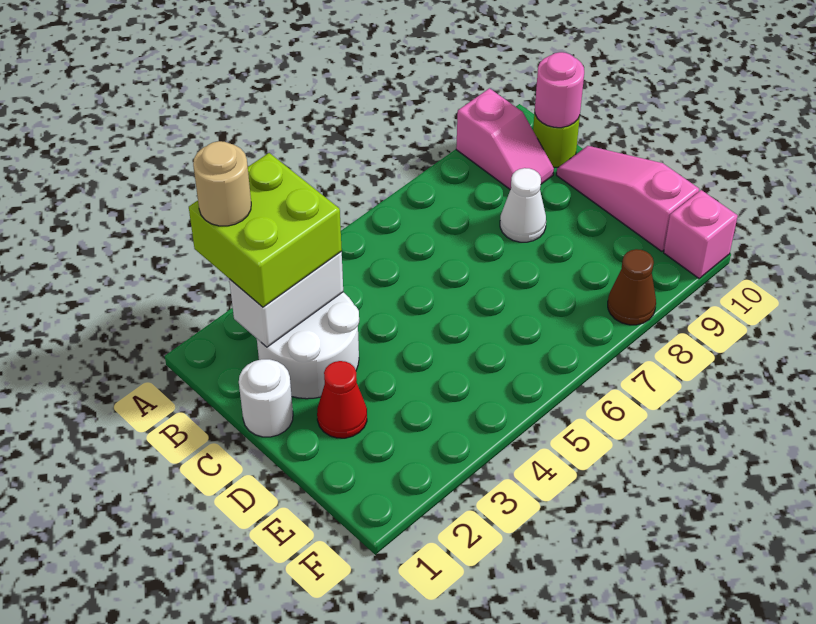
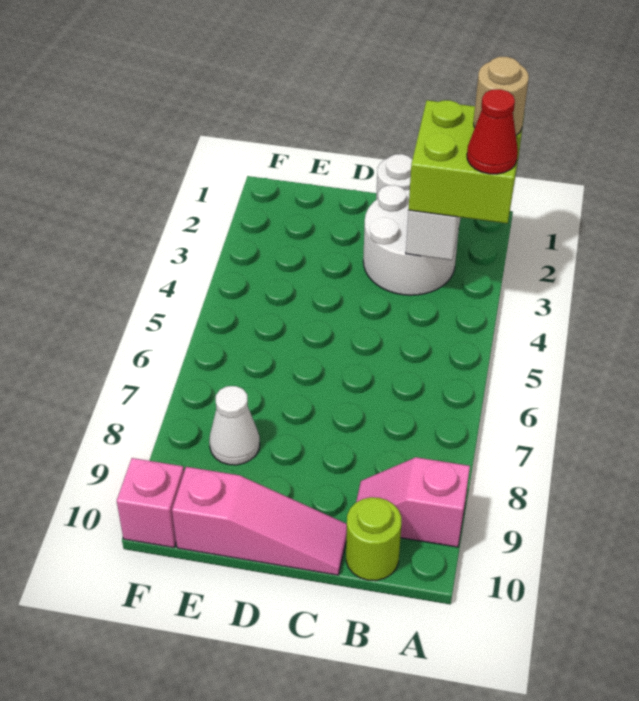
pink round brick B10 level 2 -> none
white cone C8 level 1 -> white cone E8 level 1
red cone D2 level 1 -> red cone A3 level 4
brown cone F8 level 1 -> none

........

EXERCISE DETAILS: Set down the material above as is, without any pictures.

TASK OUTPUT:
pink round brick B10 level 2 -> none
white cone C8 level 1 -> white cone E8 level 1
red cone D2 level 1 -> red cone A3 level 4
brown cone F8 level 1 -> none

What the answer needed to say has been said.